**THE DATA:**
+===+
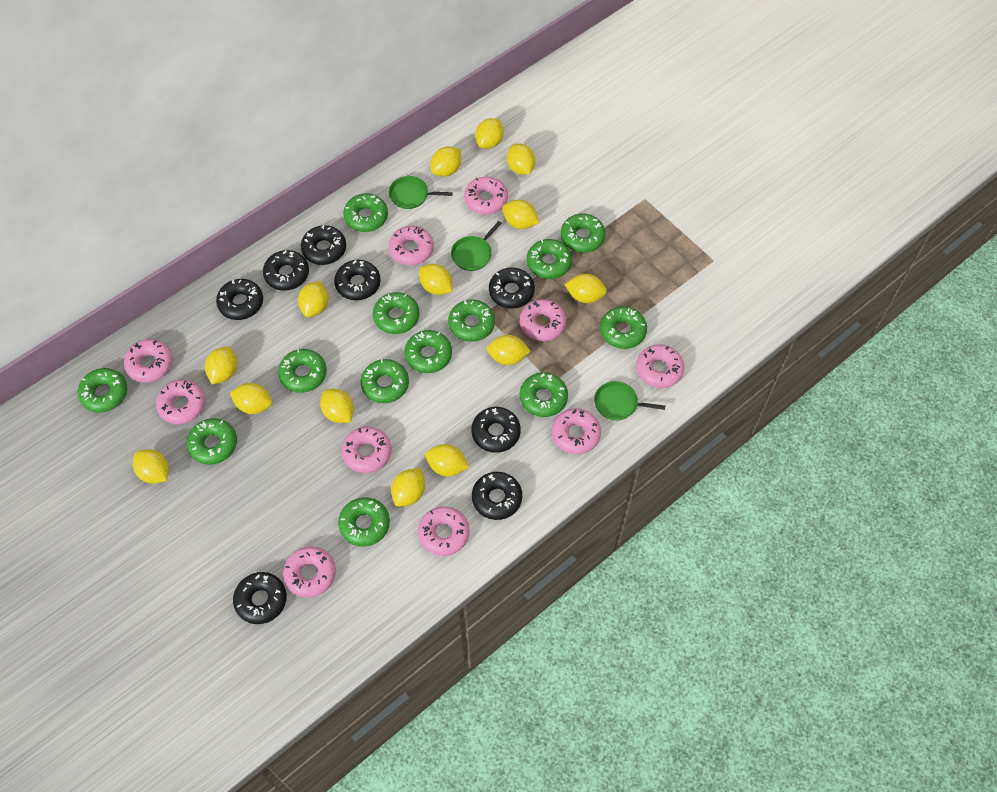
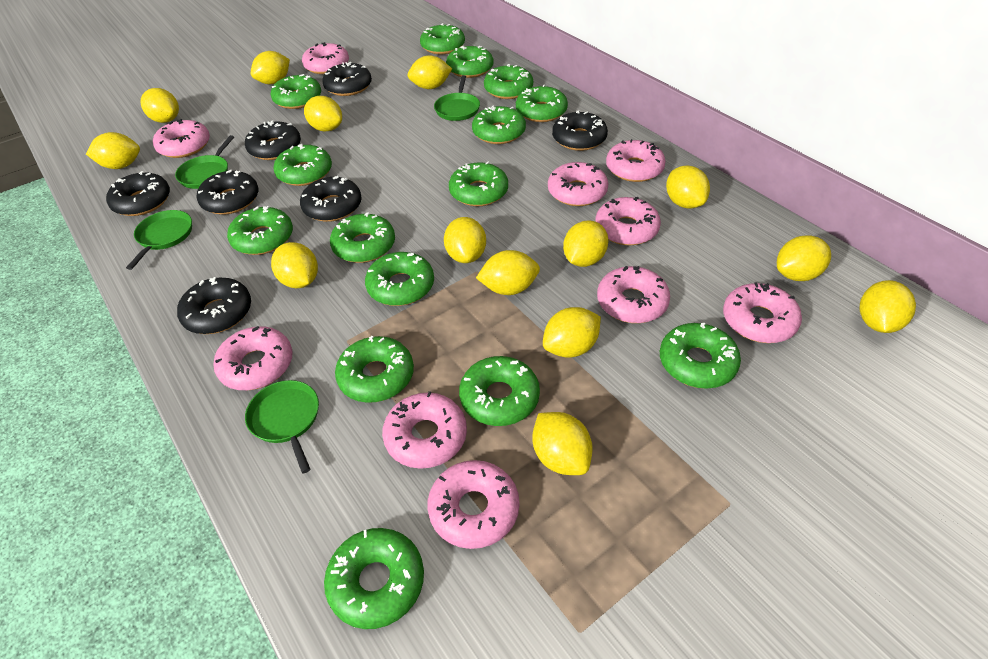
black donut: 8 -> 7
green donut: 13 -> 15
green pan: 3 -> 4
+===+
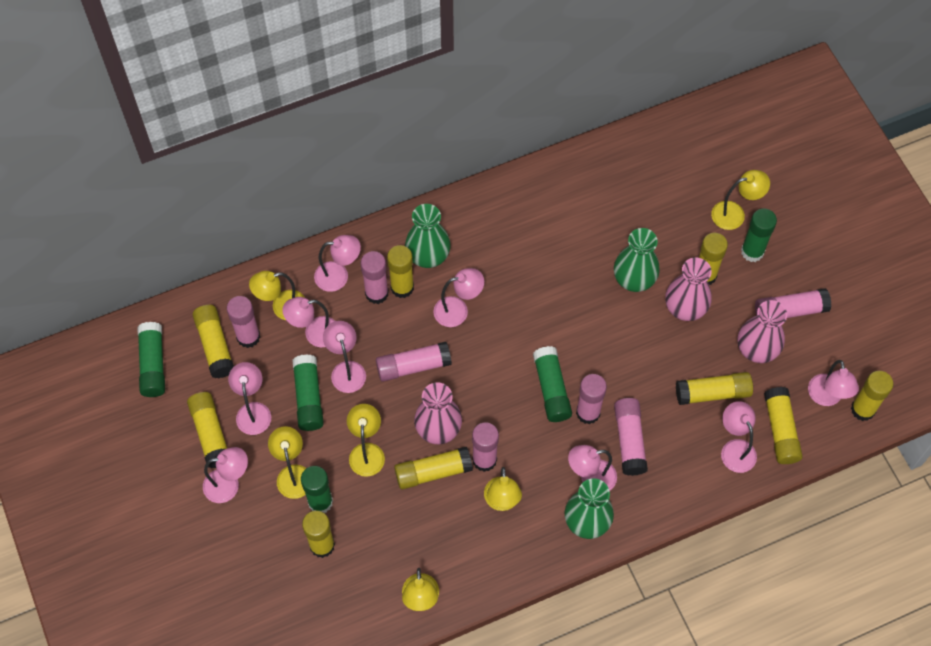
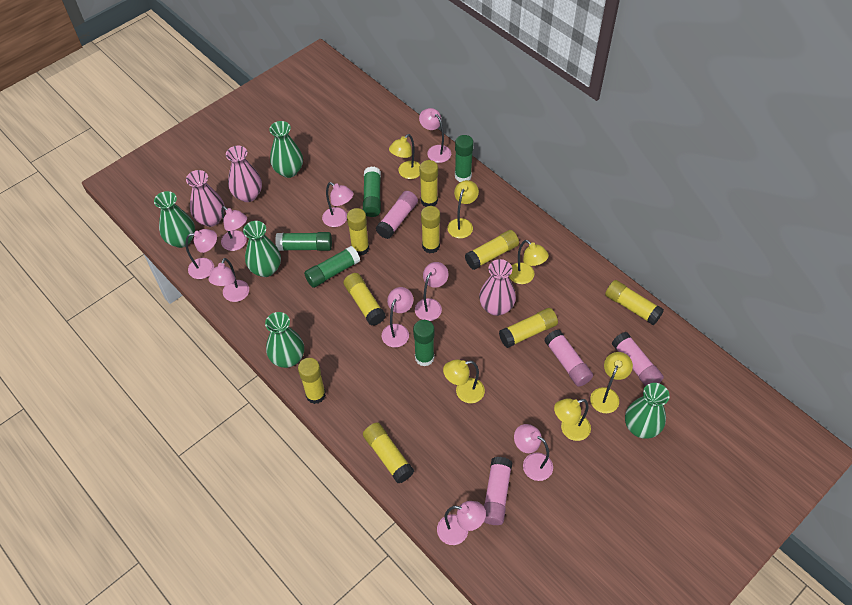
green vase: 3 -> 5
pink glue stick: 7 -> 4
+===+
**EXERCISE AIM:**
Report back each line in the material above that contains the string "green".

**OUTPUT FOR THIS EXERCISE:**
green donut: 13 -> 15
green pan: 3 -> 4
green vase: 3 -> 5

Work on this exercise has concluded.